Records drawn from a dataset
········

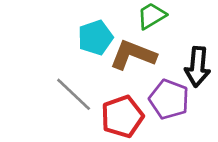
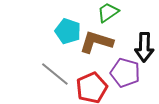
cyan pentagon: (95, 38) -> (68, 31), turned -30

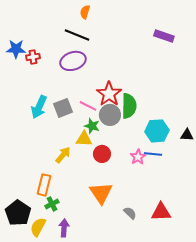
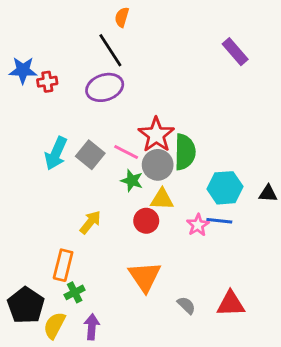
black line: (77, 35) -> (110, 50), turned 35
purple rectangle: (164, 36) -> (235, 52), turned 30
gray square: (63, 108) -> (90, 155), turned -30
yellow triangle: (84, 139) -> (162, 199), moved

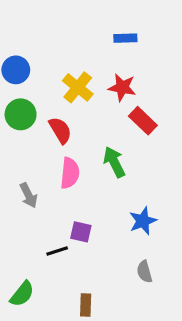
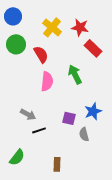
gray arrow: (28, 195) -> (28, 114), moved, turned -35
purple square: (81, 232) -> (69, 118), moved
gray semicircle: (144, 272) -> (84, 134), moved

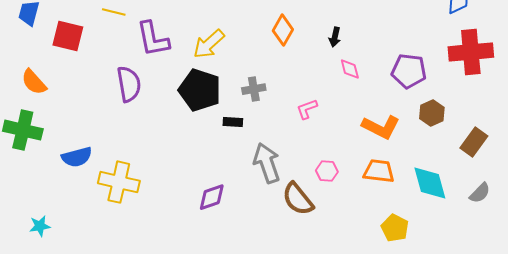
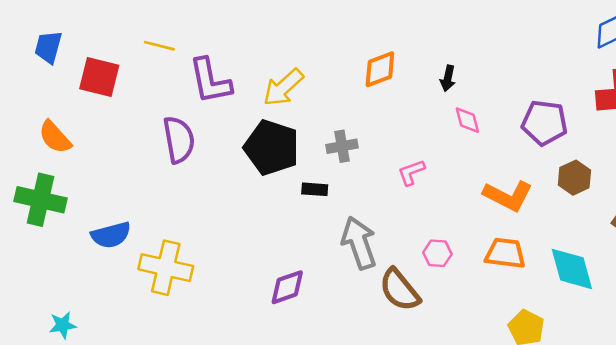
orange diamond: (283, 30) -> (380, 69), turned 40

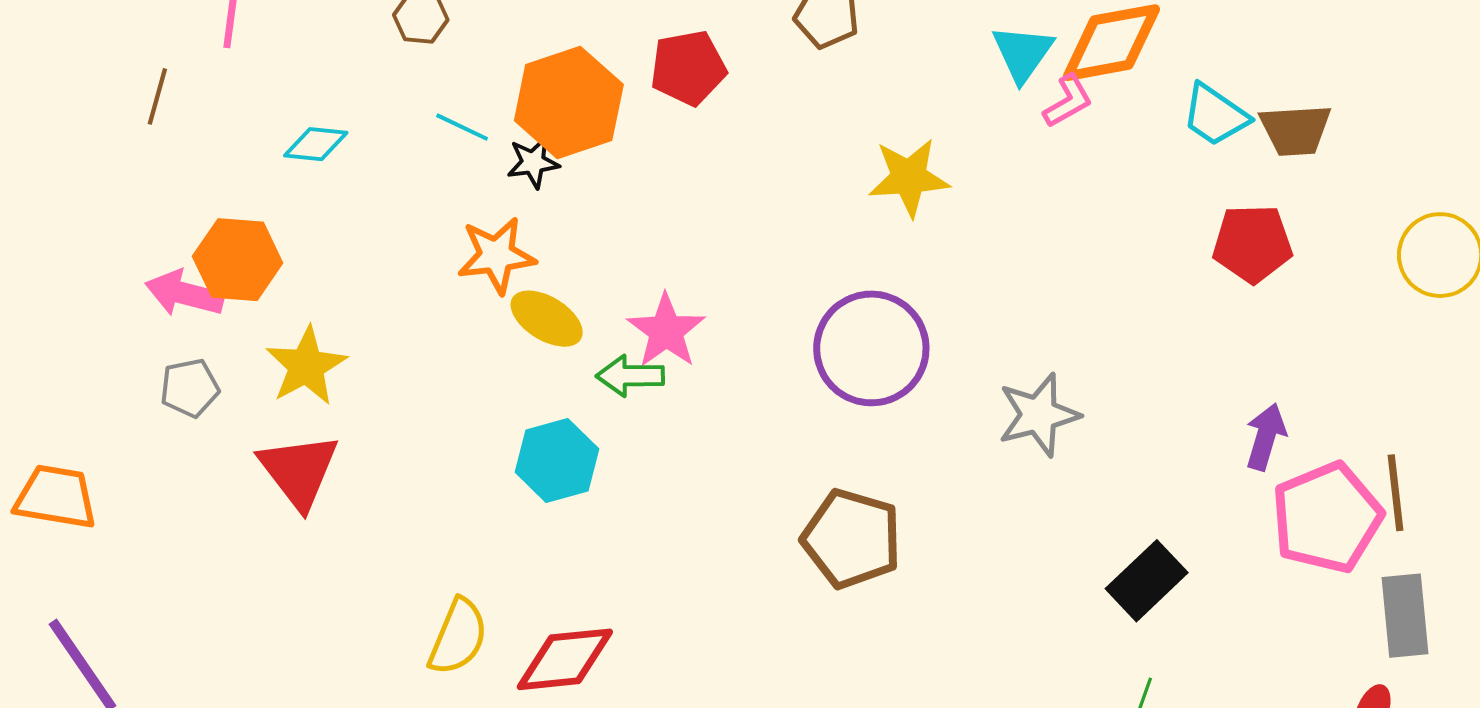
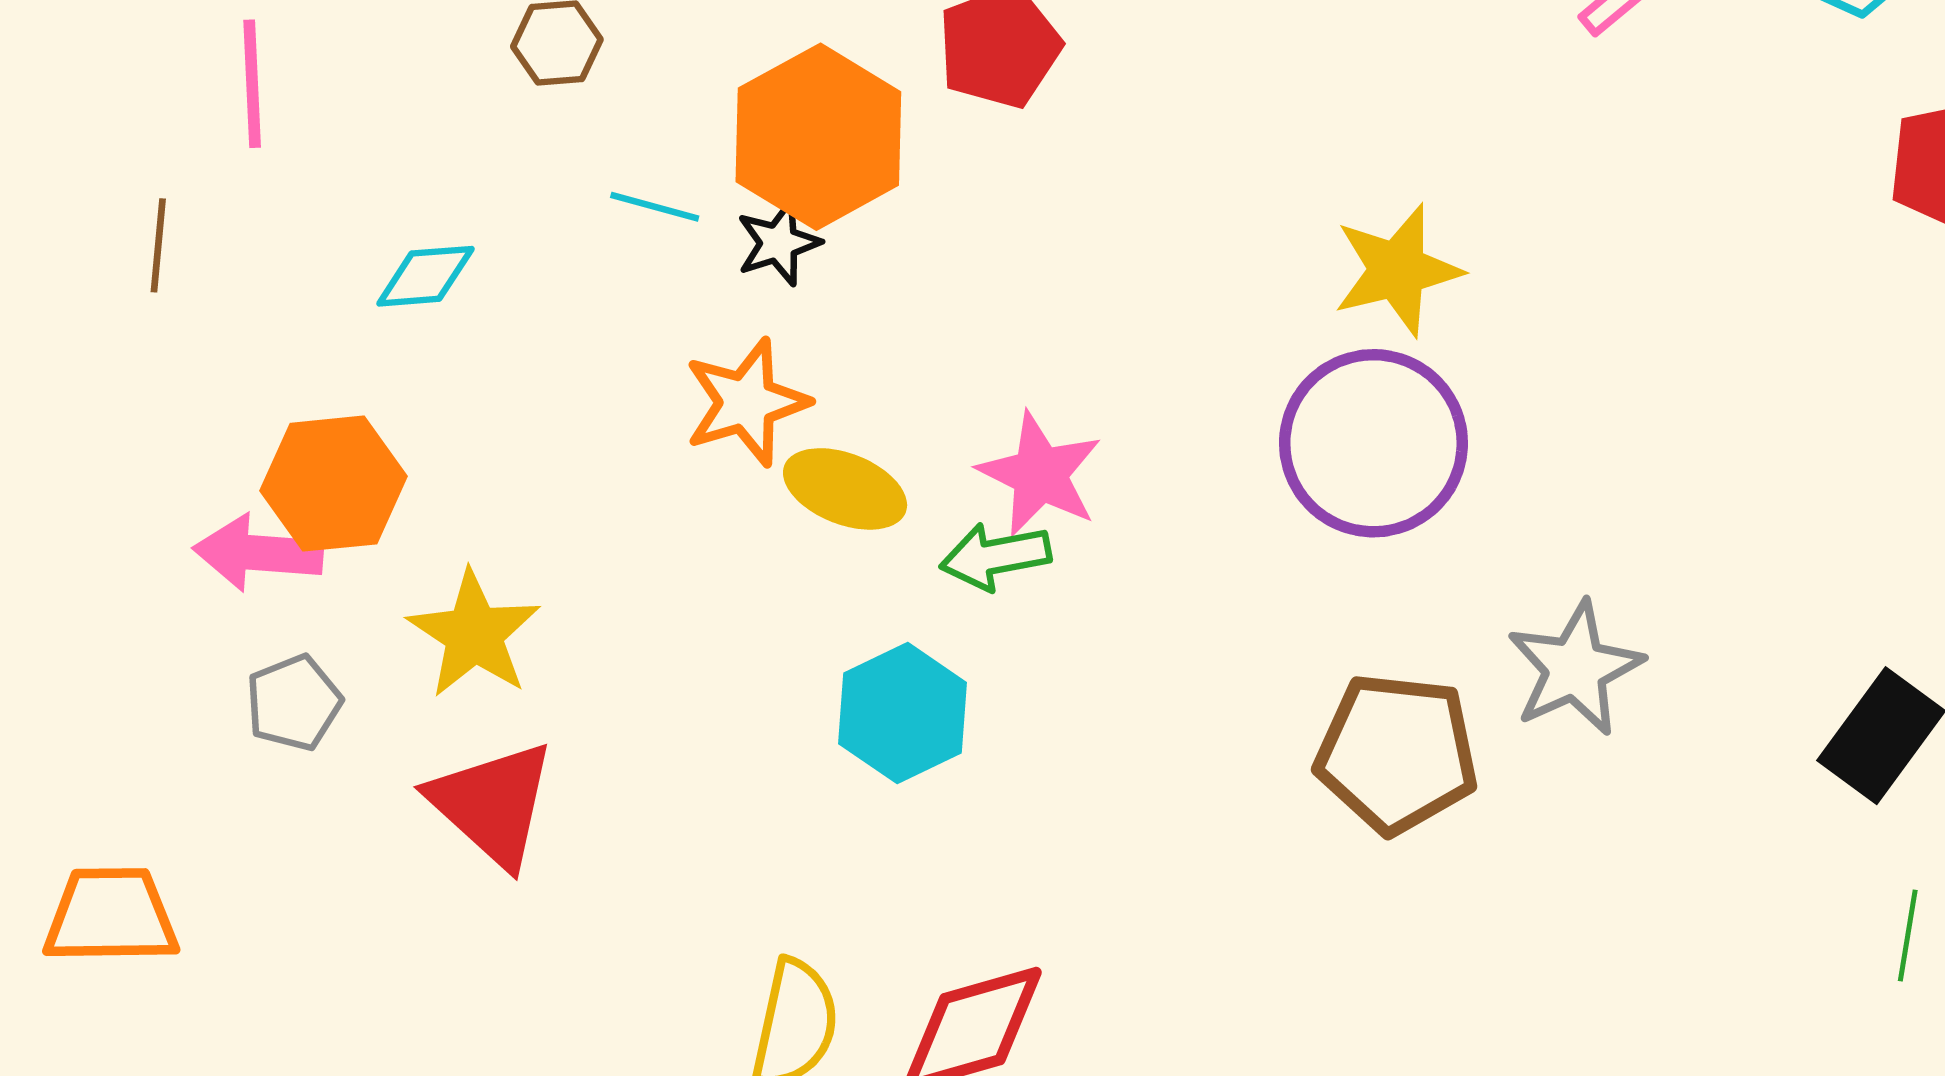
yellow star: (909, 177) -> (1397, 270), moved
gray star: (1039, 415) -> (1575, 668), moved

········

Required work: Output, exactly, all the records above; include no pictures.

Written answer:
cyan pentagon: (95, 38) -> (68, 31), turned -30

black line: (77, 35) -> (110, 50), turned 35
purple rectangle: (164, 36) -> (235, 52), turned 30
gray square: (63, 108) -> (90, 155), turned -30
yellow triangle: (84, 139) -> (162, 199), moved

gray arrow: (28, 195) -> (28, 114), moved, turned -35
purple square: (81, 232) -> (69, 118), moved
gray semicircle: (144, 272) -> (84, 134), moved

orange diamond: (283, 30) -> (380, 69), turned 40

yellow star: (909, 177) -> (1397, 270), moved
gray star: (1039, 415) -> (1575, 668), moved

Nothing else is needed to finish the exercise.